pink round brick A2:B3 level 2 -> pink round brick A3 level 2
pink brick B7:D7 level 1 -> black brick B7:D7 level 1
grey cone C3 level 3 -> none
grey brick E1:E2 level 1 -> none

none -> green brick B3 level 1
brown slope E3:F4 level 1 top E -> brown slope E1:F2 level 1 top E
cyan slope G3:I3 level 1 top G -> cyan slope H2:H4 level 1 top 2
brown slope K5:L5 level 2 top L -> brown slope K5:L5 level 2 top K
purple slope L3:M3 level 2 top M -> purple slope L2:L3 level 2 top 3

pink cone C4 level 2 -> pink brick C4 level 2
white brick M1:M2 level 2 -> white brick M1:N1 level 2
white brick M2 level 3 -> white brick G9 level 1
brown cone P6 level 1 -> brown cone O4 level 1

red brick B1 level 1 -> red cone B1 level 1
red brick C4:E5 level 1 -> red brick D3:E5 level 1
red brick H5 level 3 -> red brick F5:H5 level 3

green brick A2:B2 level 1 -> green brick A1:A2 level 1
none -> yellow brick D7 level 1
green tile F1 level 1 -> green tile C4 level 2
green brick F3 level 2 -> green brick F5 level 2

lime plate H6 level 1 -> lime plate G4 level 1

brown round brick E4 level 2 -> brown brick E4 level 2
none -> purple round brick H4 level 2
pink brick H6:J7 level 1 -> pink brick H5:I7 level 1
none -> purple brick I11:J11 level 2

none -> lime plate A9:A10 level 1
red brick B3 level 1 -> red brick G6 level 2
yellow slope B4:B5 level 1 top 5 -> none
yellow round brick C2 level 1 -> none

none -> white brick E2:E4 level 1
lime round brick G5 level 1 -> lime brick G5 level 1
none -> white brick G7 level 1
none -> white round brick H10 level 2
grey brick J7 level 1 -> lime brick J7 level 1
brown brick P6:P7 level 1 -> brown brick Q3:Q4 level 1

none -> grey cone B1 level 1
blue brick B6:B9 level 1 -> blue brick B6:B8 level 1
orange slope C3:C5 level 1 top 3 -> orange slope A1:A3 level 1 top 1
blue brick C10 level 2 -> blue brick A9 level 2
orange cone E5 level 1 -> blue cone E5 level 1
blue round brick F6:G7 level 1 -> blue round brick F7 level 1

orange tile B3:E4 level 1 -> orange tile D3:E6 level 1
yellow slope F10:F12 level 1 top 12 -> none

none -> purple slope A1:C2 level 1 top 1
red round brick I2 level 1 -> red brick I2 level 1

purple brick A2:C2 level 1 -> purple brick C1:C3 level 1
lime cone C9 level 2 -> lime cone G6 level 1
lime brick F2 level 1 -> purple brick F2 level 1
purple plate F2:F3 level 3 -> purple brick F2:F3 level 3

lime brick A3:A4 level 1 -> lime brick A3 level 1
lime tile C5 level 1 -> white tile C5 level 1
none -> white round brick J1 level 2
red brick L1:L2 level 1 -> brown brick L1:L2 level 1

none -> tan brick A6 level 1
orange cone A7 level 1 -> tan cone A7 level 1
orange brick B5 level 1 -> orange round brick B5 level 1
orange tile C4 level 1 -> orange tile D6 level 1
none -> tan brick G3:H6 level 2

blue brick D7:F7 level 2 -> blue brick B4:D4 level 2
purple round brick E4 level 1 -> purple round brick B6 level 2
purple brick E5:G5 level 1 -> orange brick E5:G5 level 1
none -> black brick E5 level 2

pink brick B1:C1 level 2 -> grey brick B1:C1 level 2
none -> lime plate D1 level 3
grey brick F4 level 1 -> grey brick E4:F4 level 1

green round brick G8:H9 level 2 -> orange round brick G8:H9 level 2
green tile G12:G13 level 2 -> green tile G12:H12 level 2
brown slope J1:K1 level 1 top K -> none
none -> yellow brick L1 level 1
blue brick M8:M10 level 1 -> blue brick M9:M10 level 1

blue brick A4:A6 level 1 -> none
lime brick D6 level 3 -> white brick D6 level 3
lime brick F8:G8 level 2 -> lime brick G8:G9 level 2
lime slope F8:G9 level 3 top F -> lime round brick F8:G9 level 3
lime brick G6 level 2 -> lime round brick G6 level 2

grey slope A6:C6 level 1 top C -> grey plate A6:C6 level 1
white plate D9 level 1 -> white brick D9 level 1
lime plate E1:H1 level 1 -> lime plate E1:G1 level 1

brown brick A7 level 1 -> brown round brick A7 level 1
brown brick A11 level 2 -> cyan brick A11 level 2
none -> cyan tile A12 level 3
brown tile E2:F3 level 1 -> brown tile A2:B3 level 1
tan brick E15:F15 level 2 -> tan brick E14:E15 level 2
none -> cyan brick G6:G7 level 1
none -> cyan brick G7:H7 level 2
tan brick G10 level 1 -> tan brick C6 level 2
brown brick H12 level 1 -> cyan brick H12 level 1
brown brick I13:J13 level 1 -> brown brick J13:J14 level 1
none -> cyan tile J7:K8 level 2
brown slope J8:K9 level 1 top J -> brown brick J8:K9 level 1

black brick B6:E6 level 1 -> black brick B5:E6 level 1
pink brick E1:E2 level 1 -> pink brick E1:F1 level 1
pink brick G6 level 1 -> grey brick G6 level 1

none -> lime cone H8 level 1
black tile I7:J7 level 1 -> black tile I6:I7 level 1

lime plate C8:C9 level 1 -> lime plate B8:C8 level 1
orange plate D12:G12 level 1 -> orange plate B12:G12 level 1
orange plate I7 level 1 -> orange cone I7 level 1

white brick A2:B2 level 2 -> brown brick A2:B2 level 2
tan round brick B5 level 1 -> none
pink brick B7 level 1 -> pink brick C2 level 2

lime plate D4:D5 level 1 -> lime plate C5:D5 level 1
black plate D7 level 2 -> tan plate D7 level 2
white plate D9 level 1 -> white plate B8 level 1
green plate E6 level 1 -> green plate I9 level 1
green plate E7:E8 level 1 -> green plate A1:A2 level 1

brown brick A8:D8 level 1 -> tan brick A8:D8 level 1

------

_Task description_
Search the listing above for the string "black" and copy each line that has it.

_Completed task_
pink brick B7:D7 level 1 -> black brick B7:D7 level 1
none -> black brick E5 level 2
black brick B6:E6 level 1 -> black brick B5:E6 level 1
black tile I7:J7 level 1 -> black tile I6:I7 level 1
black plate D7 level 2 -> tan plate D7 level 2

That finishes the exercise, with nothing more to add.